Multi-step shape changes
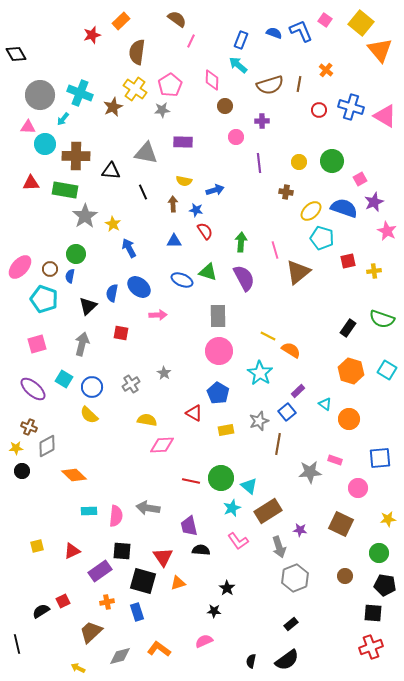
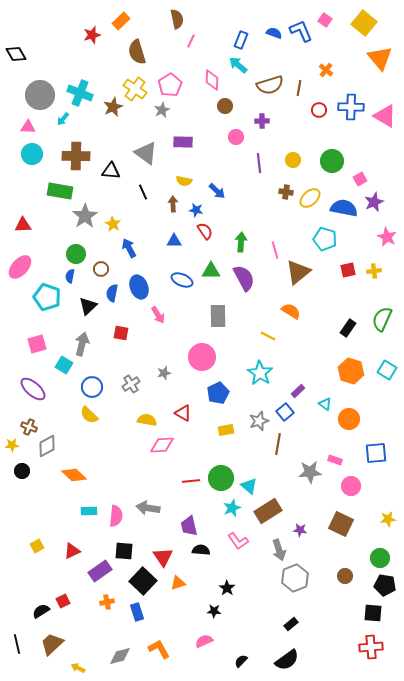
brown semicircle at (177, 19): rotated 42 degrees clockwise
yellow square at (361, 23): moved 3 px right
orange triangle at (380, 50): moved 8 px down
brown semicircle at (137, 52): rotated 25 degrees counterclockwise
brown line at (299, 84): moved 4 px down
blue cross at (351, 107): rotated 15 degrees counterclockwise
gray star at (162, 110): rotated 21 degrees counterclockwise
cyan circle at (45, 144): moved 13 px left, 10 px down
gray triangle at (146, 153): rotated 25 degrees clockwise
yellow circle at (299, 162): moved 6 px left, 2 px up
red triangle at (31, 183): moved 8 px left, 42 px down
green rectangle at (65, 190): moved 5 px left, 1 px down
blue arrow at (215, 190): moved 2 px right, 1 px down; rotated 60 degrees clockwise
blue semicircle at (344, 208): rotated 8 degrees counterclockwise
yellow ellipse at (311, 211): moved 1 px left, 13 px up
pink star at (387, 231): moved 6 px down
cyan pentagon at (322, 238): moved 3 px right, 1 px down
red square at (348, 261): moved 9 px down
brown circle at (50, 269): moved 51 px right
green triangle at (208, 272): moved 3 px right, 1 px up; rotated 18 degrees counterclockwise
blue ellipse at (139, 287): rotated 30 degrees clockwise
cyan pentagon at (44, 299): moved 3 px right, 2 px up
pink arrow at (158, 315): rotated 60 degrees clockwise
green semicircle at (382, 319): rotated 95 degrees clockwise
orange semicircle at (291, 350): moved 39 px up
pink circle at (219, 351): moved 17 px left, 6 px down
gray star at (164, 373): rotated 24 degrees clockwise
cyan square at (64, 379): moved 14 px up
blue pentagon at (218, 393): rotated 15 degrees clockwise
blue square at (287, 412): moved 2 px left
red triangle at (194, 413): moved 11 px left
yellow star at (16, 448): moved 4 px left, 3 px up
blue square at (380, 458): moved 4 px left, 5 px up
red line at (191, 481): rotated 18 degrees counterclockwise
pink circle at (358, 488): moved 7 px left, 2 px up
yellow square at (37, 546): rotated 16 degrees counterclockwise
gray arrow at (279, 547): moved 3 px down
black square at (122, 551): moved 2 px right
green circle at (379, 553): moved 1 px right, 5 px down
black square at (143, 581): rotated 28 degrees clockwise
brown trapezoid at (91, 632): moved 39 px left, 12 px down
red cross at (371, 647): rotated 15 degrees clockwise
orange L-shape at (159, 649): rotated 25 degrees clockwise
black semicircle at (251, 661): moved 10 px left; rotated 32 degrees clockwise
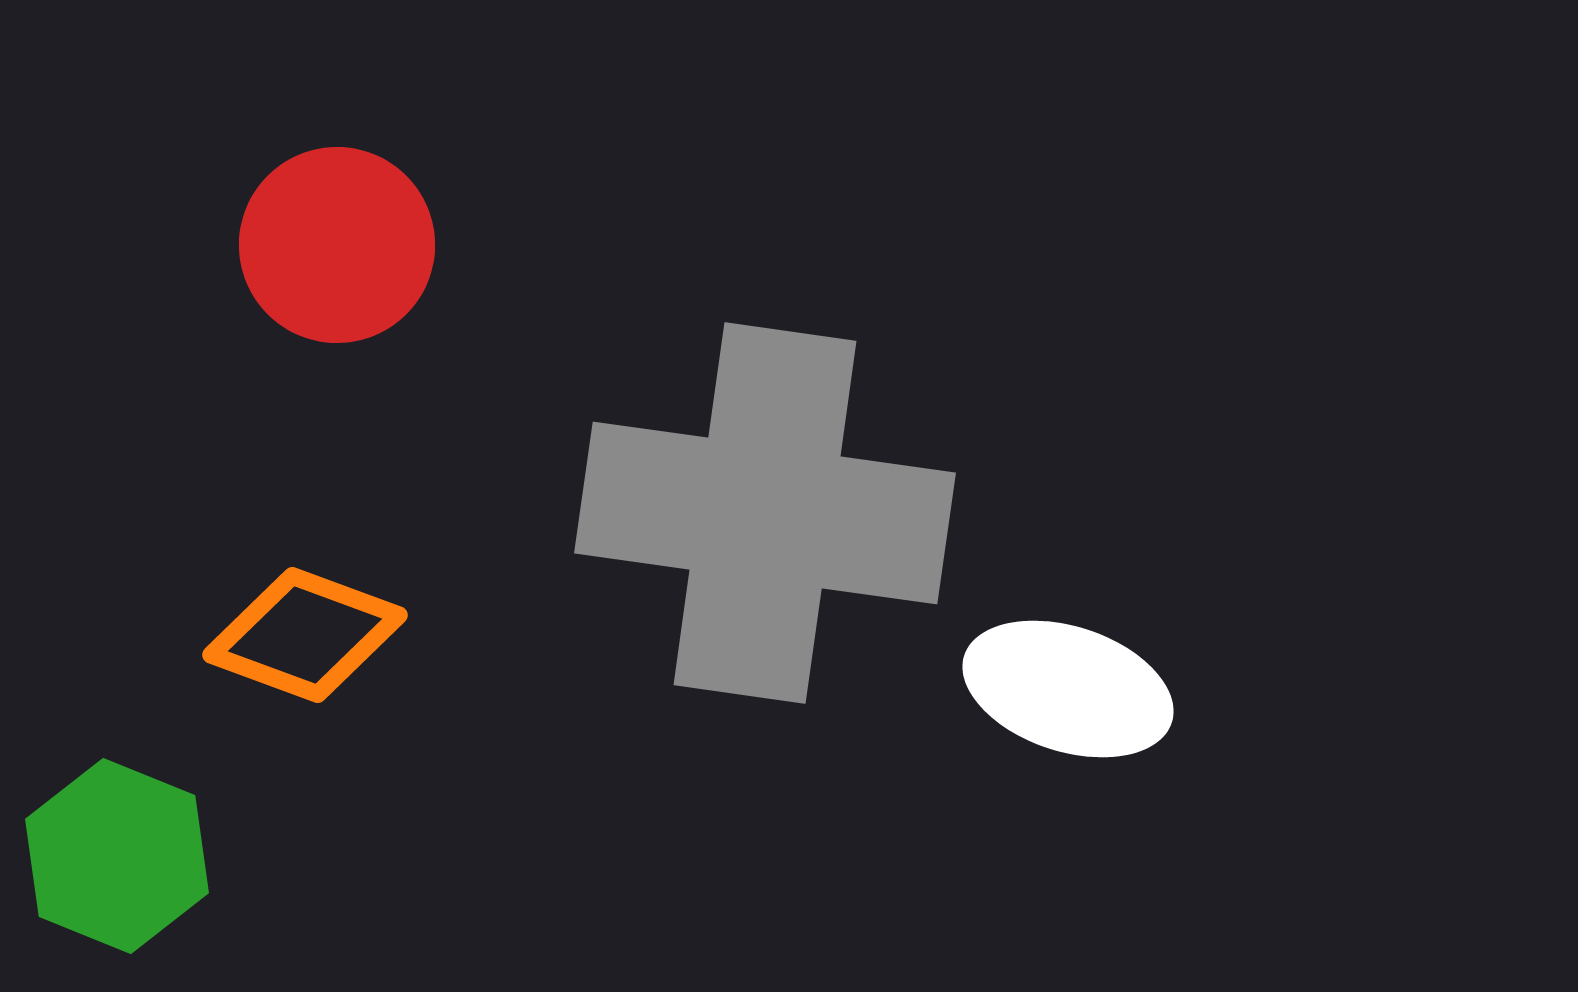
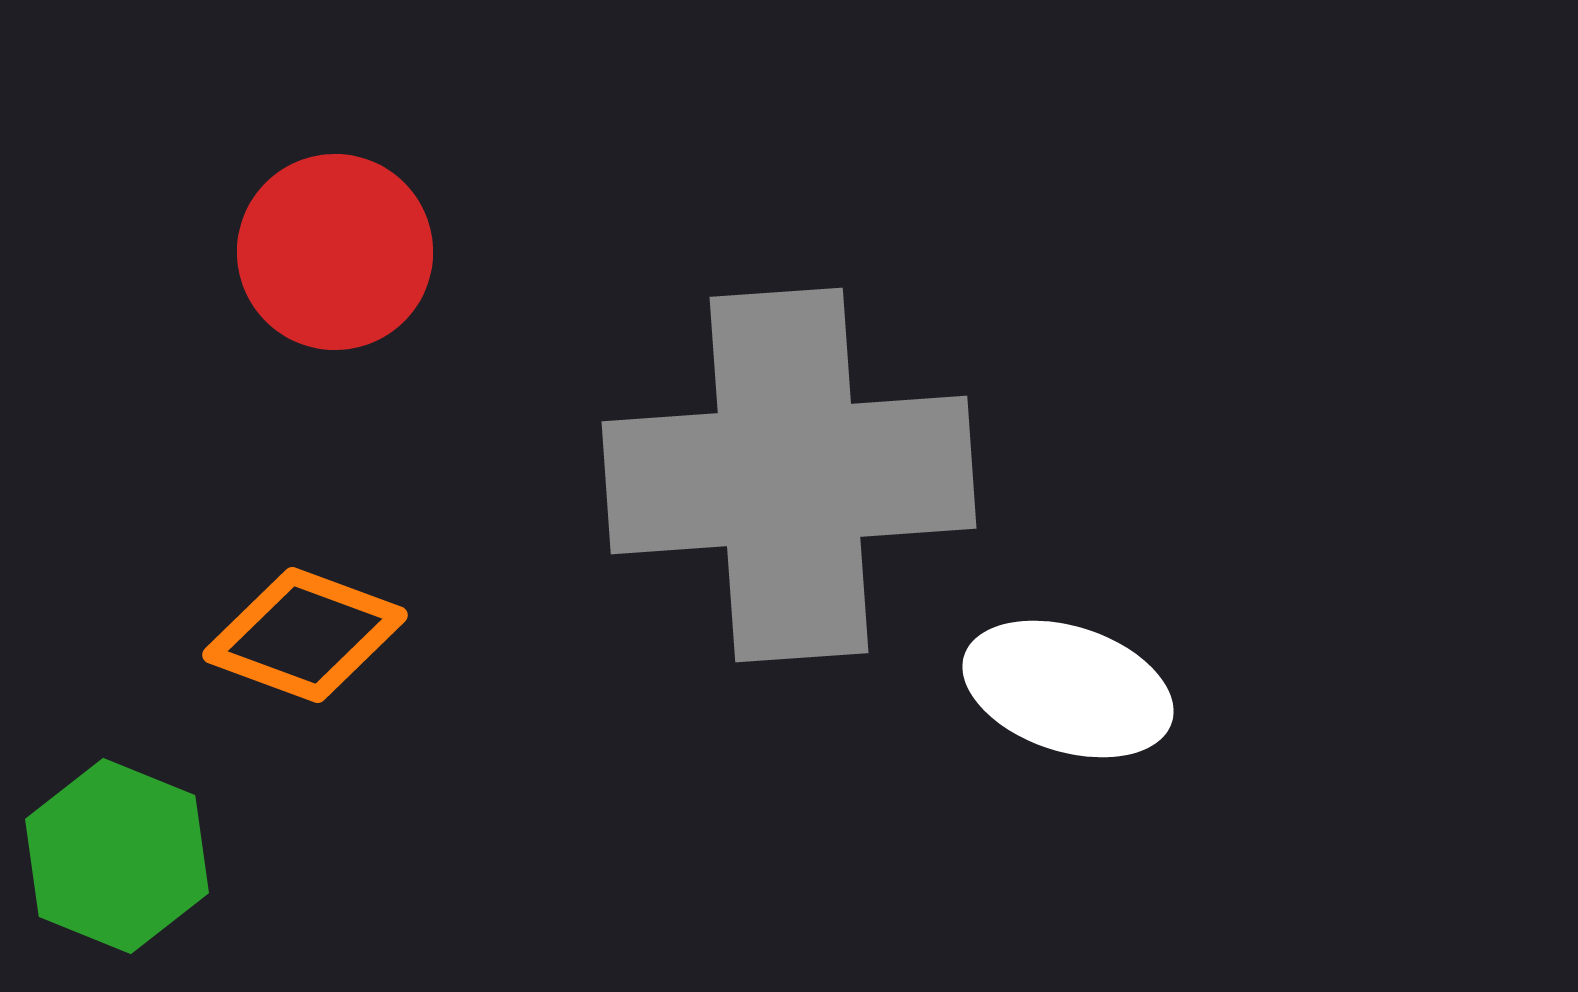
red circle: moved 2 px left, 7 px down
gray cross: moved 24 px right, 38 px up; rotated 12 degrees counterclockwise
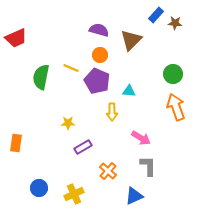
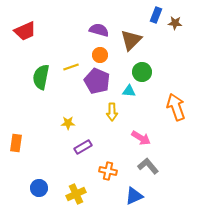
blue rectangle: rotated 21 degrees counterclockwise
red trapezoid: moved 9 px right, 7 px up
yellow line: moved 1 px up; rotated 42 degrees counterclockwise
green circle: moved 31 px left, 2 px up
gray L-shape: rotated 40 degrees counterclockwise
orange cross: rotated 30 degrees counterclockwise
yellow cross: moved 2 px right
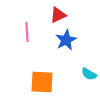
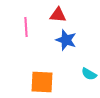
red triangle: rotated 30 degrees clockwise
pink line: moved 1 px left, 5 px up
blue star: rotated 25 degrees counterclockwise
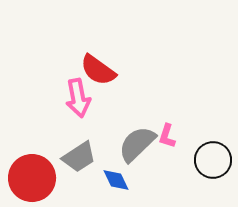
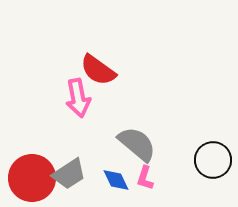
pink L-shape: moved 22 px left, 42 px down
gray semicircle: rotated 84 degrees clockwise
gray trapezoid: moved 10 px left, 17 px down
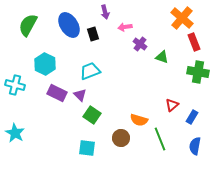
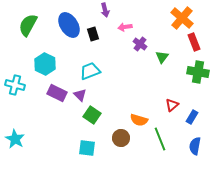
purple arrow: moved 2 px up
green triangle: rotated 48 degrees clockwise
cyan star: moved 6 px down
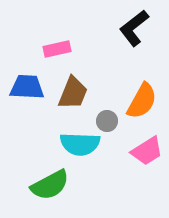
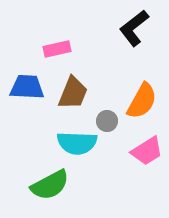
cyan semicircle: moved 3 px left, 1 px up
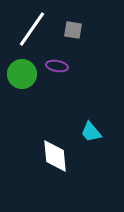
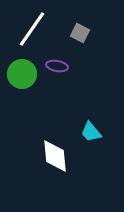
gray square: moved 7 px right, 3 px down; rotated 18 degrees clockwise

→ Your instructions: Exact copy, no pictures: write out all the records above.

→ Answer:
brown semicircle at (177, 19): rotated 42 degrees clockwise
yellow square at (361, 23): moved 3 px right
orange triangle at (380, 50): moved 8 px down
brown semicircle at (137, 52): rotated 25 degrees counterclockwise
brown line at (299, 84): moved 4 px down
blue cross at (351, 107): rotated 15 degrees counterclockwise
gray star at (162, 110): rotated 21 degrees counterclockwise
cyan circle at (45, 144): moved 13 px left, 10 px down
gray triangle at (146, 153): rotated 25 degrees clockwise
yellow circle at (299, 162): moved 6 px left, 2 px up
red triangle at (31, 183): moved 8 px left, 42 px down
green rectangle at (65, 190): moved 5 px left, 1 px down
blue arrow at (215, 190): moved 2 px right, 1 px down; rotated 60 degrees clockwise
blue semicircle at (344, 208): rotated 8 degrees counterclockwise
yellow ellipse at (311, 211): moved 1 px left, 13 px up
pink star at (387, 231): moved 6 px down
cyan pentagon at (322, 238): moved 3 px right, 1 px down
red square at (348, 261): moved 9 px down
brown circle at (50, 269): moved 51 px right
green triangle at (208, 272): moved 3 px right, 1 px up; rotated 18 degrees counterclockwise
blue ellipse at (139, 287): rotated 30 degrees clockwise
cyan pentagon at (44, 299): moved 3 px right, 2 px up
pink arrow at (158, 315): rotated 60 degrees clockwise
green semicircle at (382, 319): rotated 95 degrees clockwise
orange semicircle at (291, 350): moved 39 px up
pink circle at (219, 351): moved 17 px left, 6 px down
gray star at (164, 373): rotated 24 degrees clockwise
cyan square at (64, 379): moved 14 px up
blue pentagon at (218, 393): rotated 15 degrees clockwise
blue square at (287, 412): moved 2 px left
red triangle at (194, 413): moved 11 px left
yellow star at (16, 448): moved 4 px left, 3 px up
blue square at (380, 458): moved 4 px left, 5 px up
red line at (191, 481): rotated 18 degrees counterclockwise
pink circle at (358, 488): moved 7 px left, 2 px up
yellow square at (37, 546): rotated 16 degrees counterclockwise
gray arrow at (279, 547): moved 3 px down
black square at (122, 551): moved 2 px right
green circle at (379, 553): moved 1 px right, 5 px down
black square at (143, 581): rotated 28 degrees clockwise
brown trapezoid at (91, 632): moved 39 px left, 12 px down
red cross at (371, 647): rotated 15 degrees clockwise
orange L-shape at (159, 649): rotated 25 degrees clockwise
black semicircle at (251, 661): moved 10 px left; rotated 32 degrees clockwise
red circle: moved 2 px left, 7 px down
gray cross: moved 24 px right, 38 px up; rotated 12 degrees counterclockwise
blue rectangle: rotated 21 degrees counterclockwise
red trapezoid: moved 9 px right, 7 px up
yellow line: moved 1 px up; rotated 42 degrees counterclockwise
green circle: moved 31 px left, 2 px up
gray L-shape: rotated 40 degrees counterclockwise
orange cross: rotated 30 degrees counterclockwise
yellow cross: moved 2 px right
red triangle: rotated 30 degrees clockwise
pink line: moved 1 px left, 5 px up
blue star: rotated 25 degrees counterclockwise
pink L-shape: moved 22 px left, 42 px down
gray semicircle: rotated 84 degrees clockwise
gray trapezoid: moved 10 px left, 17 px down
purple arrow: moved 2 px up
green triangle: rotated 48 degrees clockwise
cyan star: moved 6 px down
cyan semicircle: moved 3 px left, 1 px up
gray square: moved 7 px right, 3 px down; rotated 18 degrees clockwise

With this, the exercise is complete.